Materials provided section start
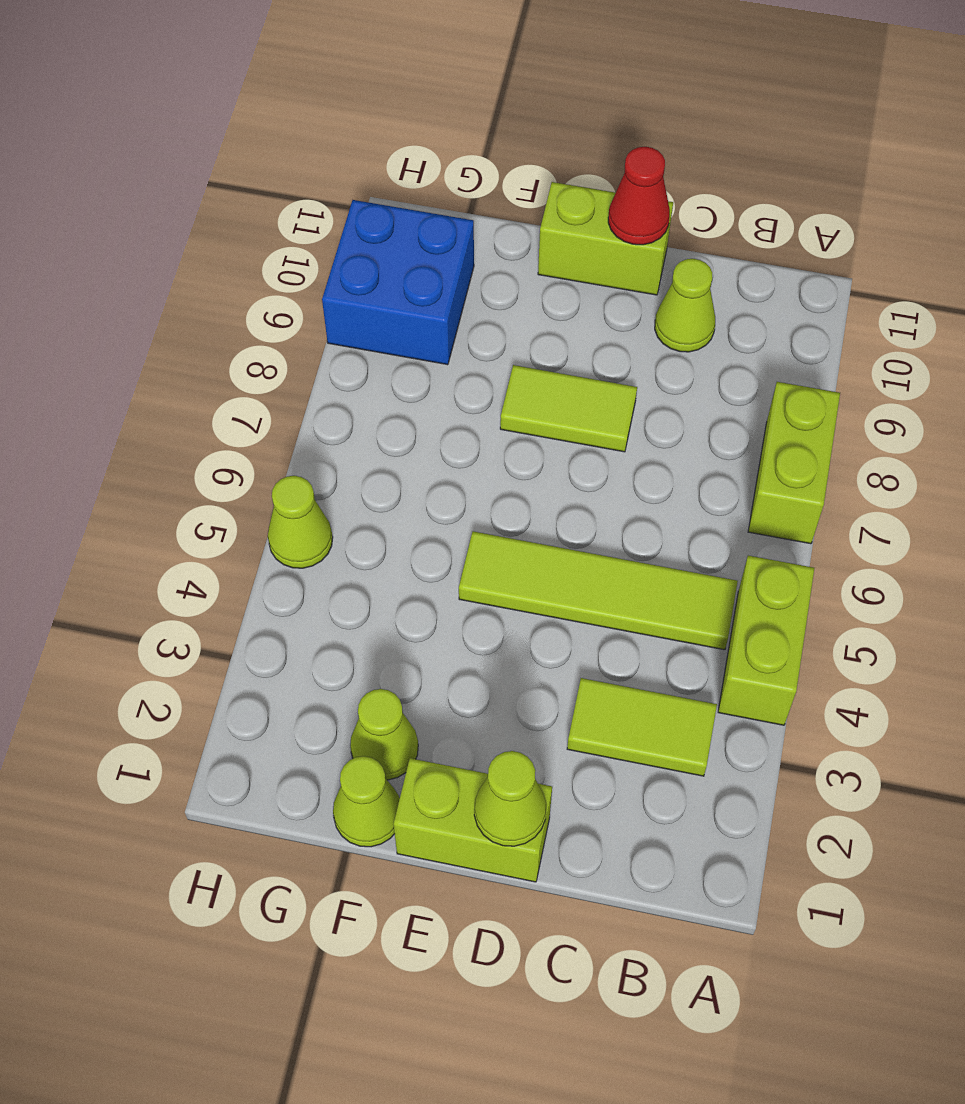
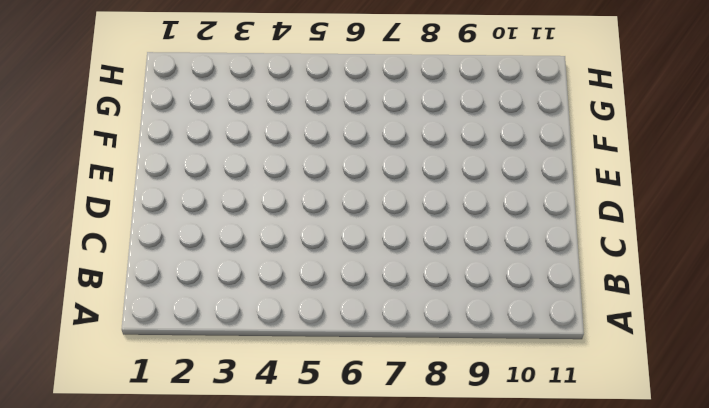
none -> lime brick A4:A5 level 1
none -> lime brick A7:A8 level 1
none -> lime tile B3:C3 level 1

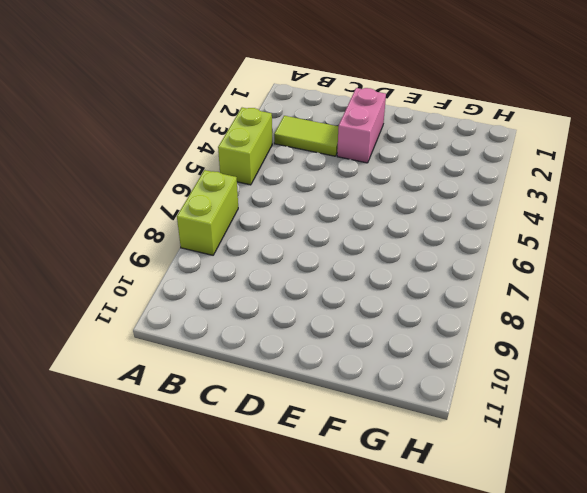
pink brick D2:D3 level 1 -> none
none -> lime tile B5:E5 level 1
none -> lime cone C10 level 1
none -> lime brick D1:E1 level 1

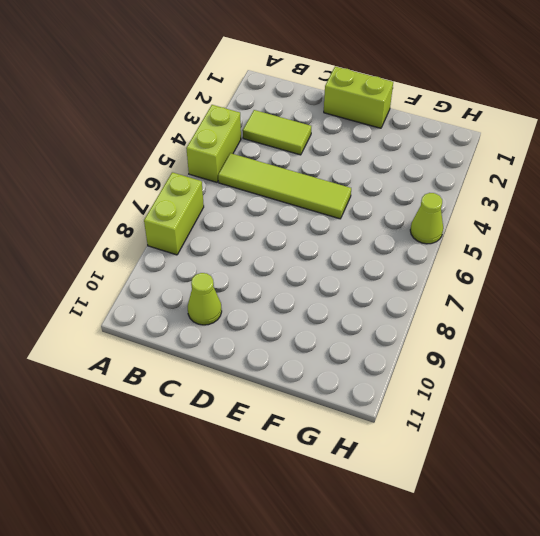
none -> lime tile D8:E8 level 1
none -> lime brick D11:E11 level 1
none -> lime cone F1 level 1

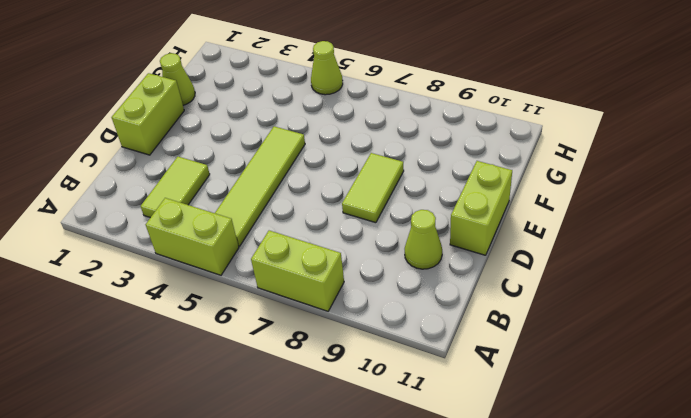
none -> lime cone F2 level 1
none -> blue brick G9:H10 level 1
none -> lime cone D1 level 2

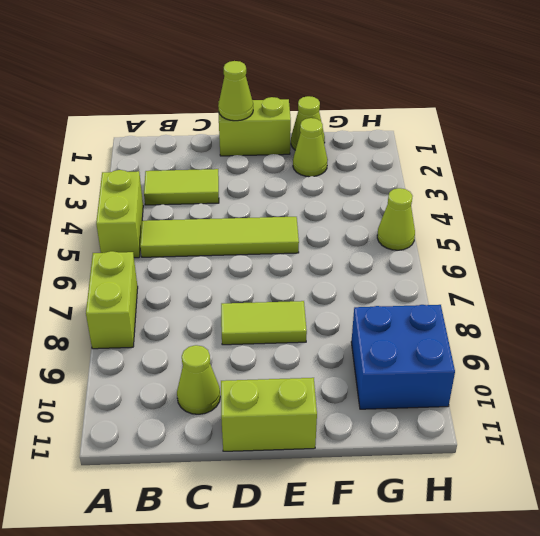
none -> red cone D11 level 2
Materials provided section end
▸ What the task asks
Each record above is to be restated exactly, with its pictures removed from the copy.

▸ Reply
none -> lime brick A4:A5 level 1
none -> lime brick A7:A8 level 1
none -> lime tile B3:C3 level 1

pink brick D2:D3 level 1 -> none
none -> lime tile B5:E5 level 1
none -> lime cone C10 level 1
none -> lime brick D1:E1 level 1

none -> lime tile D8:E8 level 1
none -> lime brick D11:E11 level 1
none -> lime cone F1 level 1

none -> lime cone F2 level 1
none -> blue brick G9:H10 level 1
none -> lime cone D1 level 2

none -> red cone D11 level 2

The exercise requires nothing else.